Data under study: Begin

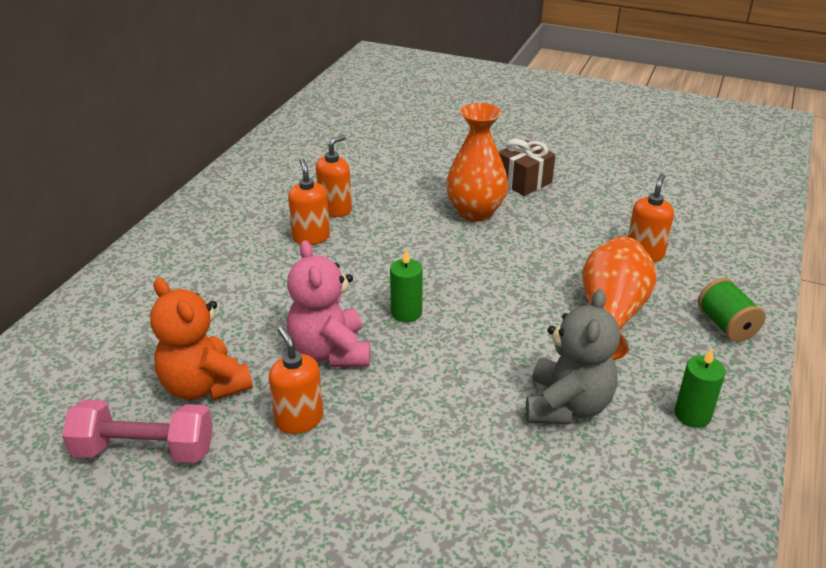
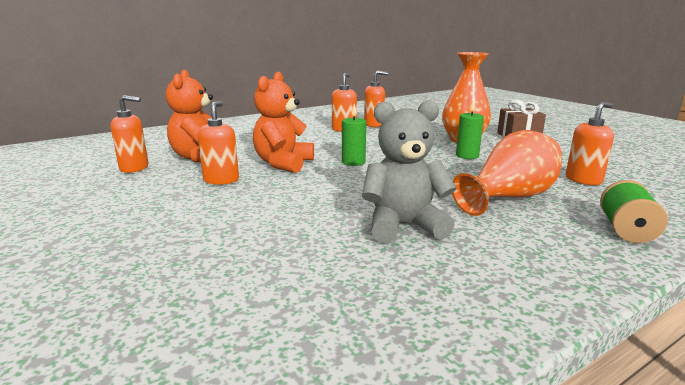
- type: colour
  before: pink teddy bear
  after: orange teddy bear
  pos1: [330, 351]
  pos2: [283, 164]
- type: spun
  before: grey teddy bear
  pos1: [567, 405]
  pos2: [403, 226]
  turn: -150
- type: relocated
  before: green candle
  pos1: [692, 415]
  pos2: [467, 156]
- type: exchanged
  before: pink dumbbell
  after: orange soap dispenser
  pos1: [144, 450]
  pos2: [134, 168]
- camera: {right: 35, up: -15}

Data under study: End

Brief: Print all of the data exactly, and do not carry over any pictures.

Response:
- type: colour
  before: pink teddy bear
  after: orange teddy bear
  pos1: [330, 351]
  pos2: [283, 164]
- type: spun
  before: grey teddy bear
  pos1: [567, 405]
  pos2: [403, 226]
  turn: -150
- type: relocated
  before: green candle
  pos1: [692, 415]
  pos2: [467, 156]
- type: exchanged
  before: pink dumbbell
  after: orange soap dispenser
  pos1: [144, 450]
  pos2: [134, 168]
- camera: {right: 35, up: -15}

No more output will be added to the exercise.